Before-and-after scene images:
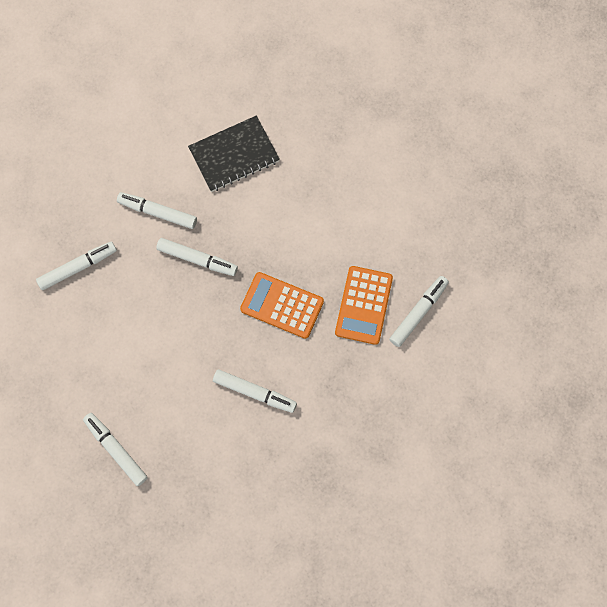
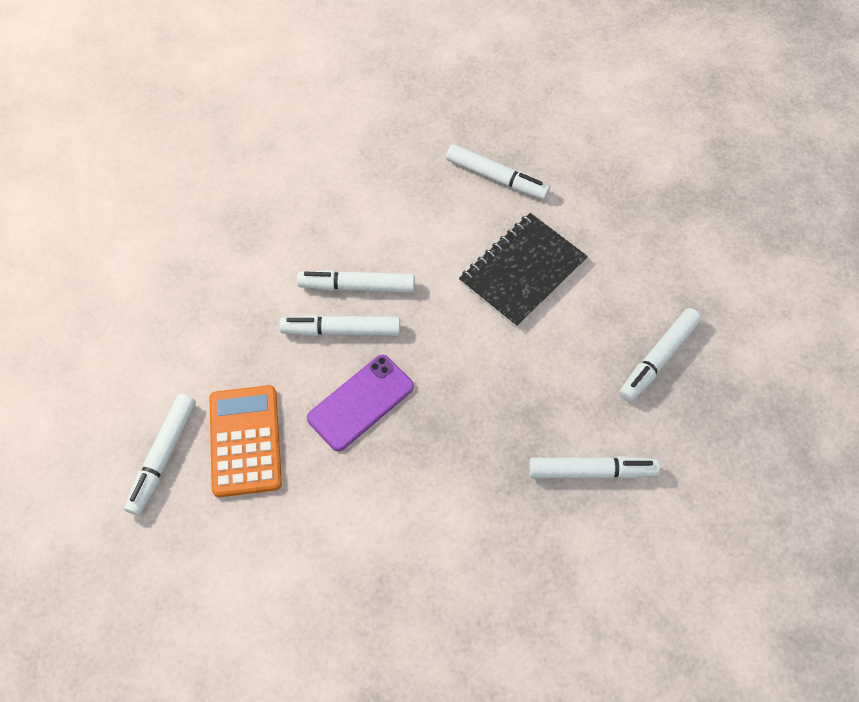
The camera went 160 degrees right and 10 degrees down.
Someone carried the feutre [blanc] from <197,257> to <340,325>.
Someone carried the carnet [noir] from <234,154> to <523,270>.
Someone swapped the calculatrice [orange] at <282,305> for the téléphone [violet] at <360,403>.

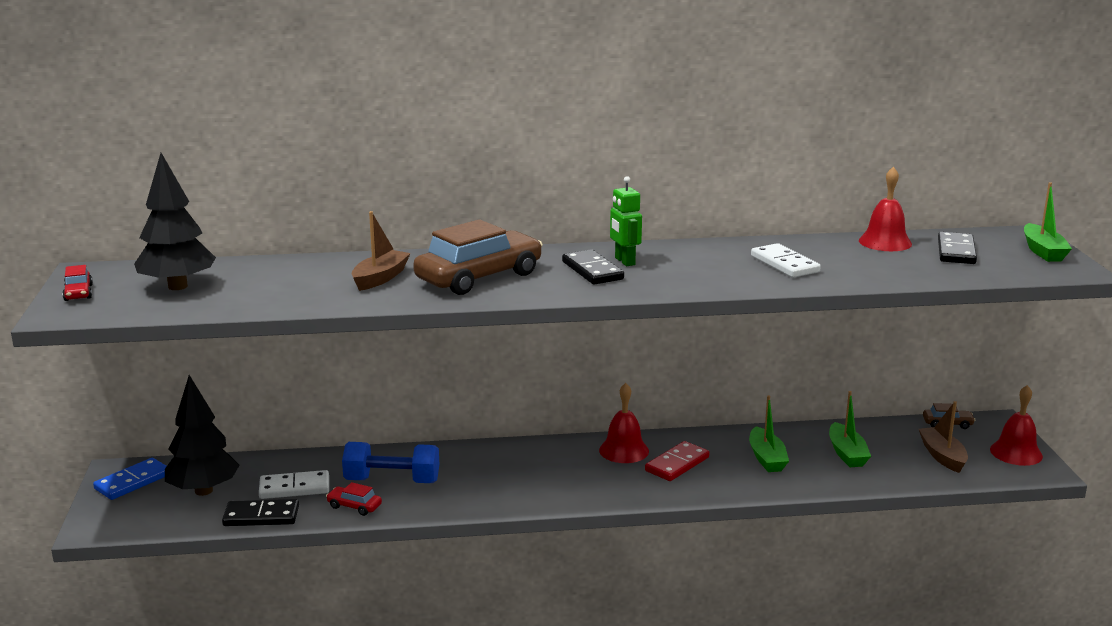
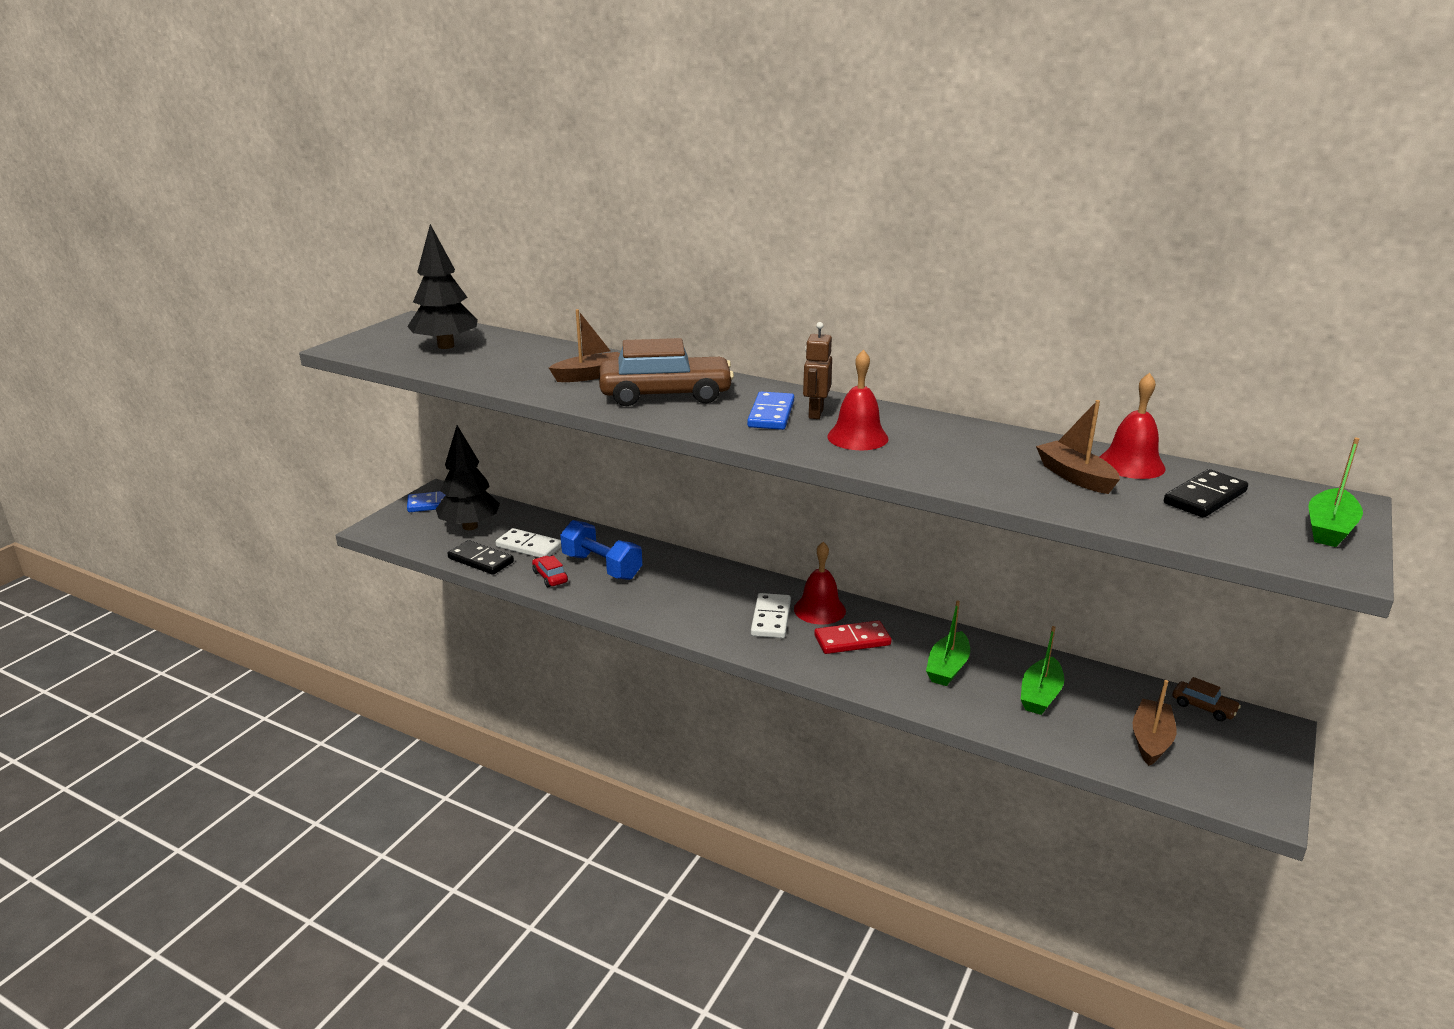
The camera went 35 degrees right and 5 degrees up.
Someone took away the voiture [rouge] at <77,283>.
Someone put down the bateau [marron] at <1078,447>.
Someone carried the domino [blanc] from <786,260> to <771,615>.
Someone carried the cloche [rouge] from <1016,425> to <858,399>.
Someone repainted the domino [noir] at <593,267>, which became the domino [bleu] at <770,410>.
Someone repainted the robot [vert] at <626,221>, which became the robot [marron] at <817,370>.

Work task: Apart from the pictures, the entries above are to be repeated in full and exactly.

Task result:
The camera went 160 degrees right and 10 degrees down.
Someone carried the feutre [blanc] from <197,257> to <340,325>.
Someone carried the carnet [noir] from <234,154> to <523,270>.
Someone swapped the calculatrice [orange] at <282,305> for the téléphone [violet] at <360,403>.

The camera went 35 degrees right and 5 degrees up.
Someone took away the voiture [rouge] at <77,283>.
Someone put down the bateau [marron] at <1078,447>.
Someone carried the domino [blanc] from <786,260> to <771,615>.
Someone carried the cloche [rouge] from <1016,425> to <858,399>.
Someone repainted the domino [noir] at <593,267>, which became the domino [bleu] at <770,410>.
Someone repainted the robot [vert] at <626,221>, which became the robot [marron] at <817,370>.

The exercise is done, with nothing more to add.